Exercise aim
Every line of the records below from the line with "IC3: ATtiny45 -> ATtiny85" up to and including the line with "C6: 1.5uF (plus" must be reproduced exactly, and no line outside that range.

━━ Source records

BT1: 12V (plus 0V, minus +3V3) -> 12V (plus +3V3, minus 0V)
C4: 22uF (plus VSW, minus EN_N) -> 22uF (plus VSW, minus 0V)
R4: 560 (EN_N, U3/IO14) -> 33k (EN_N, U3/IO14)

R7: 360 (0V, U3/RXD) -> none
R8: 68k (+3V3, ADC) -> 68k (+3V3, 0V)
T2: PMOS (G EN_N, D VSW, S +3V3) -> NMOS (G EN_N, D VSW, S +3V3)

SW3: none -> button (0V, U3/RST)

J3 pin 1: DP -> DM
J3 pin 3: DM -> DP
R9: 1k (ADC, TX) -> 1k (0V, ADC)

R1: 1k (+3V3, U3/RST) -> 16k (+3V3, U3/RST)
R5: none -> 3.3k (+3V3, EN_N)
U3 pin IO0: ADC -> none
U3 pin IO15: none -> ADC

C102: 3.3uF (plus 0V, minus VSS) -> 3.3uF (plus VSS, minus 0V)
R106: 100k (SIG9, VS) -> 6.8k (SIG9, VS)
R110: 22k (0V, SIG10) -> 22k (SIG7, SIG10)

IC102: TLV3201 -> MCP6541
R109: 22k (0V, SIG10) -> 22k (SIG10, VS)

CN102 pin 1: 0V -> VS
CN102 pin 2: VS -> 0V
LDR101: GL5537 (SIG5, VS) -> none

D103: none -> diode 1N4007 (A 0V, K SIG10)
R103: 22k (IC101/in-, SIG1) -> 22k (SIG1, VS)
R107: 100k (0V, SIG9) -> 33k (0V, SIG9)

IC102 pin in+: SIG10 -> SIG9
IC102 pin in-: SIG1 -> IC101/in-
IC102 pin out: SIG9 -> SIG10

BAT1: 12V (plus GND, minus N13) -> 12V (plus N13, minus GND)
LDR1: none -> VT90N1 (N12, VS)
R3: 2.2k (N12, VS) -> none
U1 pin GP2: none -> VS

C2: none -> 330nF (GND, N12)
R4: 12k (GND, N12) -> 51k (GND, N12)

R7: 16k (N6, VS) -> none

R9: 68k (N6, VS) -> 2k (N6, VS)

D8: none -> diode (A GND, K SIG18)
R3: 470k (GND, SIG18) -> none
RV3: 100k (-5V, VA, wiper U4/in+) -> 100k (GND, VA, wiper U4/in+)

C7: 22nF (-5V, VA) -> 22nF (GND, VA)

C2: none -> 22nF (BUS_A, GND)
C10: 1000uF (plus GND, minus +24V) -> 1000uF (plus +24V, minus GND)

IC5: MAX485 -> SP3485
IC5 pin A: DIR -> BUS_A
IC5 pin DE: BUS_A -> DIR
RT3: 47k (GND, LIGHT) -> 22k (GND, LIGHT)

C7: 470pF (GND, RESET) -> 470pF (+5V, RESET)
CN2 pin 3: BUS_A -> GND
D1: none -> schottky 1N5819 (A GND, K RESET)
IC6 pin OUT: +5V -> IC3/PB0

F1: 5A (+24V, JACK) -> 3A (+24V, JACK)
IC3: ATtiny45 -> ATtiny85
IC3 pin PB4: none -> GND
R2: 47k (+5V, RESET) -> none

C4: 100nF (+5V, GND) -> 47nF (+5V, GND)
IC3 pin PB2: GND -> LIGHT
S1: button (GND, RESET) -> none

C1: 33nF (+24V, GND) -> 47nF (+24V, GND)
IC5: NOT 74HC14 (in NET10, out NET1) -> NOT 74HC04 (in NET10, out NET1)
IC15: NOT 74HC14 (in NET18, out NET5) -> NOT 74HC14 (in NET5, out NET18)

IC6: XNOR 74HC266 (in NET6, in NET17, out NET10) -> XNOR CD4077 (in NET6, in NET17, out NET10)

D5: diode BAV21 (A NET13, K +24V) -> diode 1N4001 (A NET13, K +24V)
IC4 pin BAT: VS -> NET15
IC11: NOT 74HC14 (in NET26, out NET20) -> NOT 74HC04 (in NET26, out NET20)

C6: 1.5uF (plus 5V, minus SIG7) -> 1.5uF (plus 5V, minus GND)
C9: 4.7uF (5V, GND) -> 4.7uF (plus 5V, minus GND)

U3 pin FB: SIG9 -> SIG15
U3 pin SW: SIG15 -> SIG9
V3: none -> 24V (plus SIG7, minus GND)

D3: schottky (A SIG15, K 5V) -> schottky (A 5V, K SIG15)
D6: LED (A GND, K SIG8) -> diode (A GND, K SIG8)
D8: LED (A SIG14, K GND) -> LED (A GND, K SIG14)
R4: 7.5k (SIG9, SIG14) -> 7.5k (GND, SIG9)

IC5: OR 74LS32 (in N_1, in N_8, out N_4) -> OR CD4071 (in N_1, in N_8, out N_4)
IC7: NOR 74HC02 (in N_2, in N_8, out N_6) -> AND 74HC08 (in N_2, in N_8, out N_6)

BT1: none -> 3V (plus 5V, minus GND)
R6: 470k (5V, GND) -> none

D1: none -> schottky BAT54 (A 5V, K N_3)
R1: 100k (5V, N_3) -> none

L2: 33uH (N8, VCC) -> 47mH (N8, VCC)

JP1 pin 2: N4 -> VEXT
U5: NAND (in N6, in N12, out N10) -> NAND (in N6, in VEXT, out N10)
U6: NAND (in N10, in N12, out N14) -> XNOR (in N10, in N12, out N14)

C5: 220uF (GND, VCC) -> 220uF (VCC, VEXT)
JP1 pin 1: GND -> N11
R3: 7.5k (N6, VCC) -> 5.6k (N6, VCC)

━━━━

Solved problem
IC3: ATtiny45 -> ATtiny85
IC3 pin PB4: none -> GND
R2: 47k (+5V, RESET) -> none

C4: 100nF (+5V, GND) -> 47nF (+5V, GND)
IC3 pin PB2: GND -> LIGHT
S1: button (GND, RESET) -> none

C1: 33nF (+24V, GND) -> 47nF (+24V, GND)
IC5: NOT 74HC14 (in NET10, out NET1) -> NOT 74HC04 (in NET10, out NET1)
IC15: NOT 74HC14 (in NET18, out NET5) -> NOT 74HC14 (in NET5, out NET18)

IC6: XNOR 74HC266 (in NET6, in NET17, out NET10) -> XNOR CD4077 (in NET6, in NET17, out NET10)

D5: diode BAV21 (A NET13, K +24V) -> diode 1N4001 (A NET13, K +24V)
IC4 pin BAT: VS -> NET15
IC11: NOT 74HC14 (in NET26, out NET20) -> NOT 74HC04 (in NET26, out NET20)

C6: 1.5uF (plus 5V, minus SIG7) -> 1.5uF (plus 5V, minus GND)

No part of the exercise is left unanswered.